*WHAT IS EXPECTED*: Could you return all of the records exactly, minus their images?

*PROVIDED ENTRIES*:
[Start of Attachment]

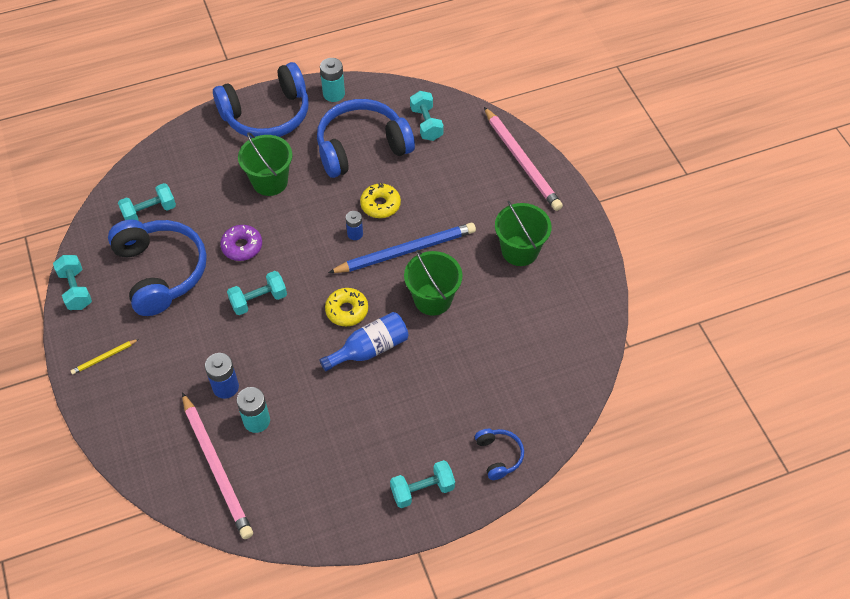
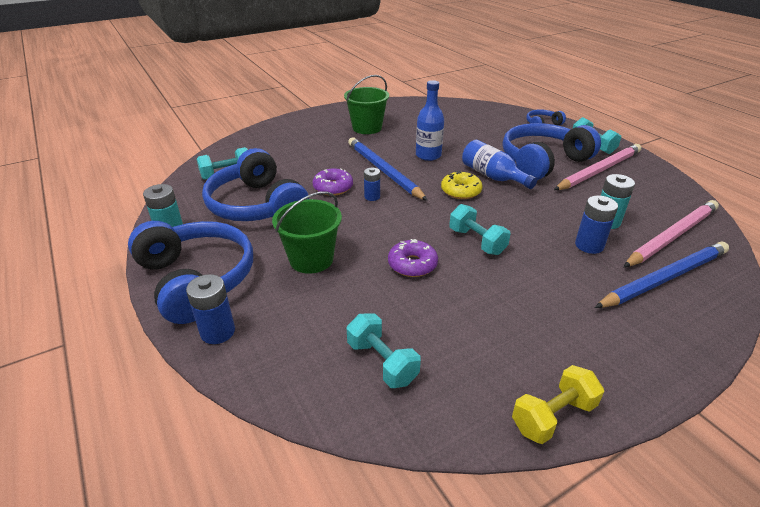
camera: 100 degrees left, 20 degrees down
turquoise dumbbell [53,255,92,310] -> yellow dumbbell [512,365,604,444]
yellow pencil [71,339,139,375] -> none
blue headphones [108,220,207,316] -> blue headphones moved to [503,123,601,180]
yellow donut [360,183,401,218] -> purple donut [313,168,353,195]
green bucket [404,250,462,316] -> blue bottle [416,80,444,161]
pink pencil [484,107,563,211] -> pink pencil moved to [554,144,641,190]
none -> blue battery [186,274,235,344]
none -> blue pencil [595,242,729,308]

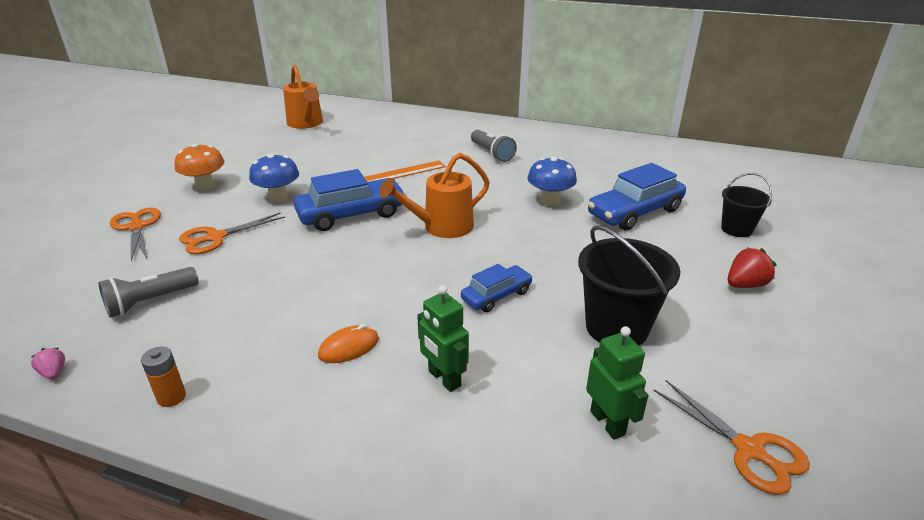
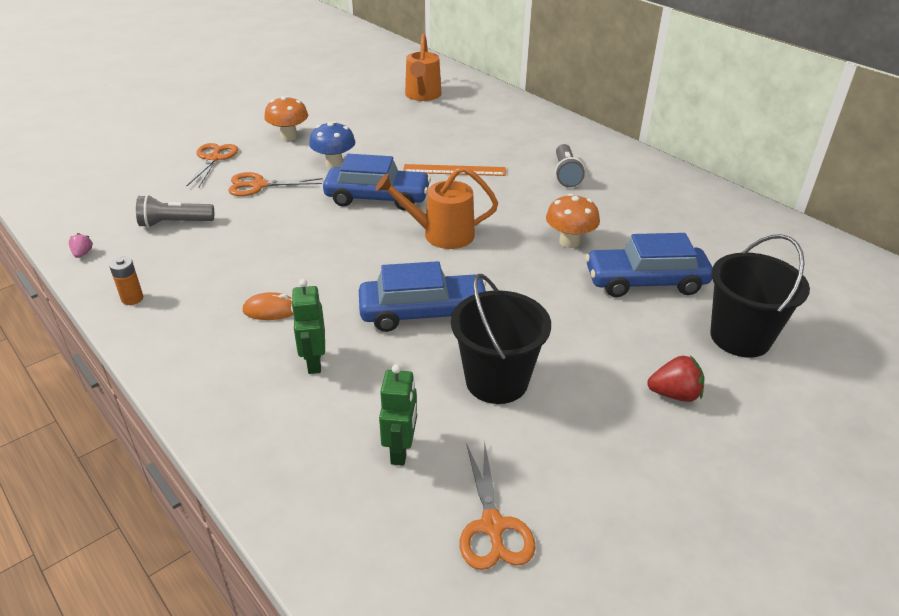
camera: 30 degrees right, 5 degrees up
blue car [461,264,533,312] -> blue car [359,261,486,332], size x1.72
blue mushroom [527,157,577,206] -> orange mushroom [546,193,600,248]
black bucket [721,173,772,237] -> black bucket [710,234,810,358], size x1.65

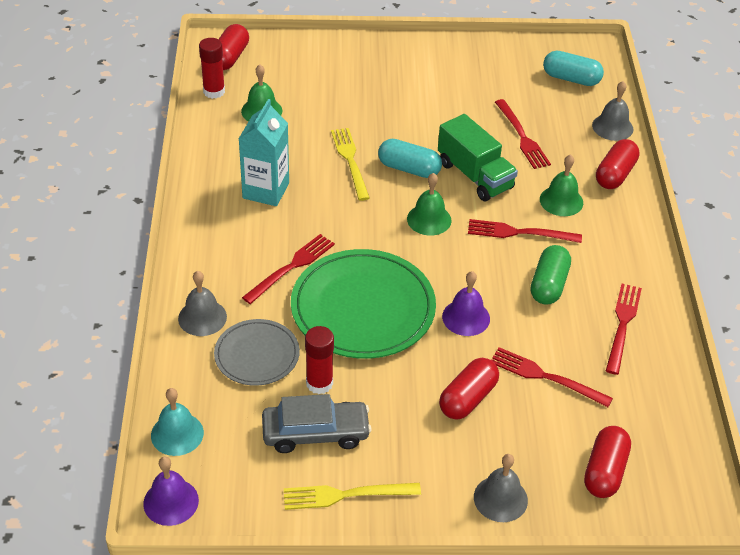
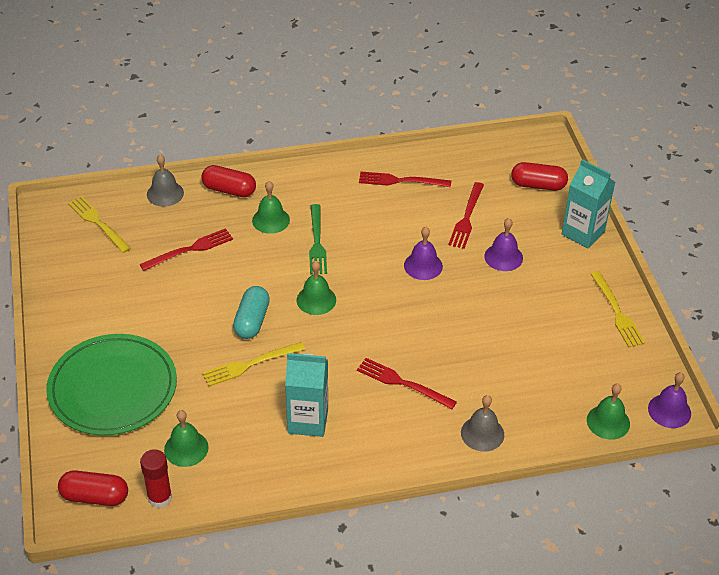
camera: 100 degrees left, 0 degrees up
turquoise bell [151,388,204,456] -> green bell [587,383,630,440]
grey plate [214,319,300,386] -> none
grey car [262,394,372,453] -> none
green plate [291,249,436,359] -> green plate moved to [46,334,177,436]
red glue stick [305,326,334,394] -> none
green truck [438,114,518,201] -> none
red capsule [439,358,499,420] -> purple bell [484,218,523,271]
red fork [468,219,582,243] -> green fork [309,204,327,275]
grey bell [474,454,528,522] -> turquoise carton [562,159,615,249]
green capsule [530,245,571,305] -> none
turquoise capsule [543,51,604,86] -> yellow fork [68,196,131,253]

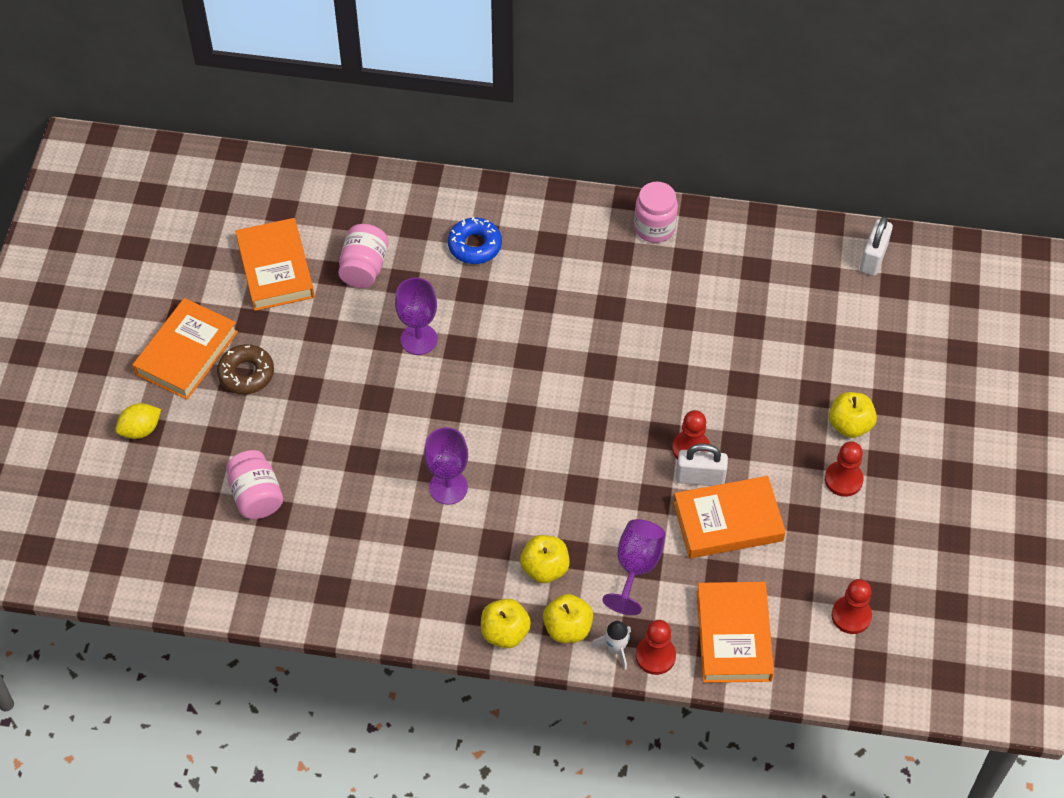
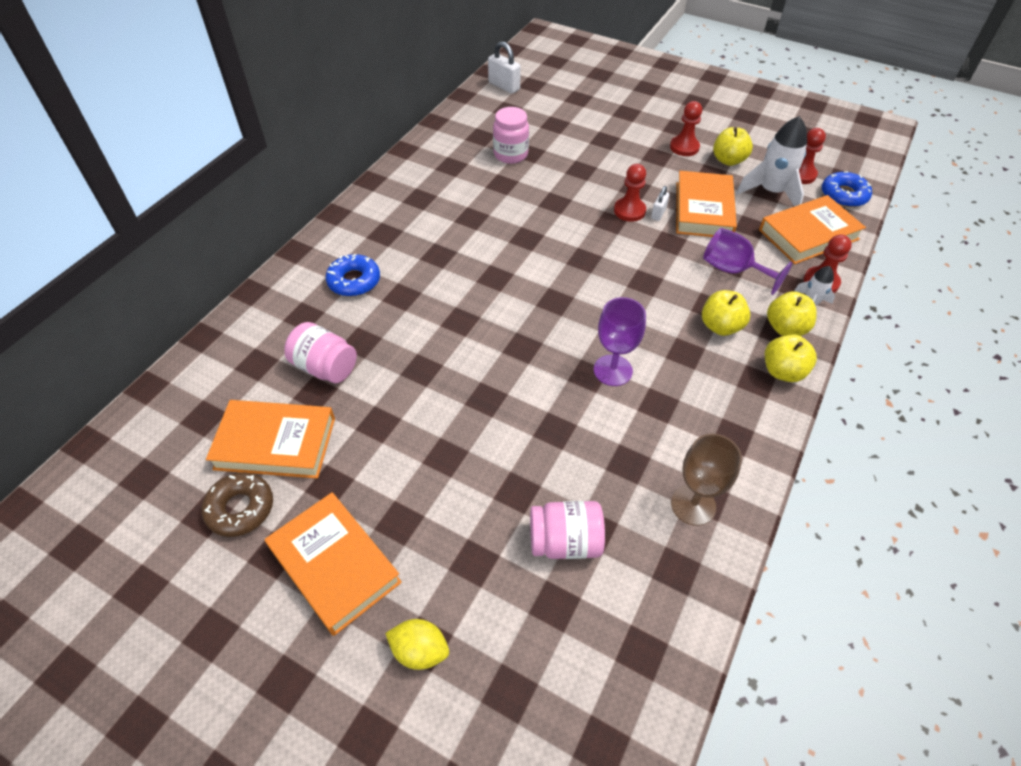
camera: 70 degrees left, 5 degrees down
yellow lemon [115,403,161,439] -> yellow lemon turned 60 degrees counterclockwise [385,619,449,670]
brown donut [217,344,274,394] -> brown donut moved to [202,473,273,537]
purple goblet [395,278,437,355] -> none
pink jar [634,182,678,243] -> pink jar moved to [493,107,529,164]
white padlock [676,444,728,486] -> white padlock [651,186,670,221], size x0.59
orange book [697,582,774,683] -> orange book turned 45 degrees counterclockwise [759,195,866,264]
yellow apple [829,392,877,438] -> yellow apple moved to [713,127,753,166]
none -> brown goblet [671,434,742,526]
none -> white rocket [736,116,807,207]
none -> blue donut [822,171,872,207]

[End of Attachment]

*PROBLEM SOLUTION*:
camera: 100 degrees left, 20 degrees down
turquoise dumbbell [53,255,92,310] -> yellow dumbbell [512,365,604,444]
yellow pencil [71,339,139,375] -> none
blue headphones [108,220,207,316] -> blue headphones moved to [503,123,601,180]
yellow donut [360,183,401,218] -> purple donut [313,168,353,195]
green bucket [404,250,462,316] -> blue bottle [416,80,444,161]
pink pencil [484,107,563,211] -> pink pencil moved to [554,144,641,190]
none -> blue battery [186,274,235,344]
none -> blue pencil [595,242,729,308]

camera: 30 degrees right, 5 degrees up
blue car [461,264,533,312] -> blue car [359,261,486,332], size x1.72
blue mushroom [527,157,577,206] -> orange mushroom [546,193,600,248]
black bucket [721,173,772,237] -> black bucket [710,234,810,358], size x1.65

camera: 100 degrees left, 0 degrees up
turquoise bell [151,388,204,456] -> green bell [587,383,630,440]
grey plate [214,319,300,386] -> none
grey car [262,394,372,453] -> none
green plate [291,249,436,359] -> green plate moved to [46,334,177,436]
red glue stick [305,326,334,394] -> none
green truck [438,114,518,201] -> none
red capsule [439,358,499,420] -> purple bell [484,218,523,271]
red fork [468,219,582,243] -> green fork [309,204,327,275]
grey bell [474,454,528,522] -> turquoise carton [562,159,615,249]
green capsule [530,245,571,305] -> none
turquoise capsule [543,51,604,86] -> yellow fork [68,196,131,253]

camera: 70 degrees left, 5 degrees down
yellow lemon [115,403,161,439] -> yellow lemon turned 60 degrees counterclockwise [385,619,449,670]
brown donut [217,344,274,394] -> brown donut moved to [202,473,273,537]
purple goblet [395,278,437,355] -> none
pink jar [634,182,678,243] -> pink jar moved to [493,107,529,164]
white padlock [676,444,728,486] -> white padlock [651,186,670,221], size x0.59
orange book [697,582,774,683] -> orange book turned 45 degrees counterclockwise [759,195,866,264]
yellow apple [829,392,877,438] -> yellow apple moved to [713,127,753,166]
none -> brown goblet [671,434,742,526]
none -> white rocket [736,116,807,207]
none -> blue donut [822,171,872,207]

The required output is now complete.